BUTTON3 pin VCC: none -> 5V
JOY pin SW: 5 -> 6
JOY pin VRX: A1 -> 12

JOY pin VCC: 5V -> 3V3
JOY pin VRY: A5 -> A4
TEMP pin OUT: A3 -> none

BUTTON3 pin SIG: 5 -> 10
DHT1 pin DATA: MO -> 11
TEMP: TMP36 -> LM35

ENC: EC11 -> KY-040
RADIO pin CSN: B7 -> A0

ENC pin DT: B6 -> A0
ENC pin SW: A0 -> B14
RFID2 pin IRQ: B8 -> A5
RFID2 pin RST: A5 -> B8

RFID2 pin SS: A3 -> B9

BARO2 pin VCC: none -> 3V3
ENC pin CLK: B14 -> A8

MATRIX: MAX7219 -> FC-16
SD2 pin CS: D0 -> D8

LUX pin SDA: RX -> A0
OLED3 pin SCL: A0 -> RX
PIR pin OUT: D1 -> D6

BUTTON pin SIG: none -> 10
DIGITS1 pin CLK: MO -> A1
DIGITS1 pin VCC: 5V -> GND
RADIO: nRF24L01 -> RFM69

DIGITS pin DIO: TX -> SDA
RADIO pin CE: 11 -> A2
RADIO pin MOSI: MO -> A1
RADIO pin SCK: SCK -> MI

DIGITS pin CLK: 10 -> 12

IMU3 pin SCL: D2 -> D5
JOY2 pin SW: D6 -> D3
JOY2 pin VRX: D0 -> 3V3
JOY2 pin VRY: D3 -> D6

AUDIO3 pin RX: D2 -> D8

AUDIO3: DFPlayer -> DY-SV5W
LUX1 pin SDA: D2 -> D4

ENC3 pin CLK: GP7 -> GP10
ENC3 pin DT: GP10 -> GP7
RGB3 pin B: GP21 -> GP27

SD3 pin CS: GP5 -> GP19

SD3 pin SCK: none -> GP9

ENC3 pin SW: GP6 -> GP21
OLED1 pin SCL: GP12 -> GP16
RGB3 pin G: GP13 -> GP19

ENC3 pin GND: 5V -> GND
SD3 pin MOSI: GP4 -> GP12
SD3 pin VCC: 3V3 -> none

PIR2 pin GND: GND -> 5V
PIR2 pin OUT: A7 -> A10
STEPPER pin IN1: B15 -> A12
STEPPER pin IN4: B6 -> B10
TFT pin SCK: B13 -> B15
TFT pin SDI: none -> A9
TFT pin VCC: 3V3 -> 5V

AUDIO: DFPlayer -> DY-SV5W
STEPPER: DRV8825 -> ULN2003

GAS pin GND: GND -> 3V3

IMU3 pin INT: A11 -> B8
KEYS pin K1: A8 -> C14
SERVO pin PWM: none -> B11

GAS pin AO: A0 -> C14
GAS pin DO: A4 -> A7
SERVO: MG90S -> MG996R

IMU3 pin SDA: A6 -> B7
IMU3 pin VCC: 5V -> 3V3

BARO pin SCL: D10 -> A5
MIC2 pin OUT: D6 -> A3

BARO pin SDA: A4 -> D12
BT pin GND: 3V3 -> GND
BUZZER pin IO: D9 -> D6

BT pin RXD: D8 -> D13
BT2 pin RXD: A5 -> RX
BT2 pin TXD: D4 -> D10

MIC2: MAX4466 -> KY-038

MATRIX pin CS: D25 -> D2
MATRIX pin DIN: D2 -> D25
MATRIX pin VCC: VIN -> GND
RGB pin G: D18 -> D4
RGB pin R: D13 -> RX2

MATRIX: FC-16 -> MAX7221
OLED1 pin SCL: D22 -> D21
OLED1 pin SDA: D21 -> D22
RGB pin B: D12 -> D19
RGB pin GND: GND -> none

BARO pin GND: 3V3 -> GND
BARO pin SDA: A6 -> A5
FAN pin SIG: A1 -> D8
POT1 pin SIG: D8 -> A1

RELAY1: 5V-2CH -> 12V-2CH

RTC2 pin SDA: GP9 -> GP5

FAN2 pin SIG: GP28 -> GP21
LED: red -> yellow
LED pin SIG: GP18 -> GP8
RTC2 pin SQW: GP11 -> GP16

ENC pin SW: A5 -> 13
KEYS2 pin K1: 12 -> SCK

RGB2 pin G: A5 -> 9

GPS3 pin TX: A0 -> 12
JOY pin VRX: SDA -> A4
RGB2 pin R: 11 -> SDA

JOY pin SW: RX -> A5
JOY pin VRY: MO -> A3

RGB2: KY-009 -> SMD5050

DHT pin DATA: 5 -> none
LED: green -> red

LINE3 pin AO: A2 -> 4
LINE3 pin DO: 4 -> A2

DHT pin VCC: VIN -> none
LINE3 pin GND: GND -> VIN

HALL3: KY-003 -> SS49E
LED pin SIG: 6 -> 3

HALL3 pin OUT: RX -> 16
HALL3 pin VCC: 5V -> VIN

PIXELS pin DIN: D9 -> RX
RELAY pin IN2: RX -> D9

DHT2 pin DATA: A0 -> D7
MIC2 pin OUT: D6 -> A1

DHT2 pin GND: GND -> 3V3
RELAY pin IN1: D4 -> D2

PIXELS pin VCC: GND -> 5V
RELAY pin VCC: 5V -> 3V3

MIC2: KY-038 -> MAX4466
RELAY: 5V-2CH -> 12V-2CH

·····

Would you copy each line of the records that contains "none"?

→ **SOLUTION BELOW**
BUTTON3 pin VCC: none -> 5V
TEMP pin OUT: A3 -> none
BARO2 pin VCC: none -> 3V3
BUTTON pin SIG: none -> 10
SD3 pin SCK: none -> GP9
SD3 pin VCC: 3V3 -> none
TFT pin SDI: none -> A9
SERVO pin PWM: none -> B11
RGB pin GND: GND -> none
DHT pin DATA: 5 -> none
DHT pin VCC: VIN -> none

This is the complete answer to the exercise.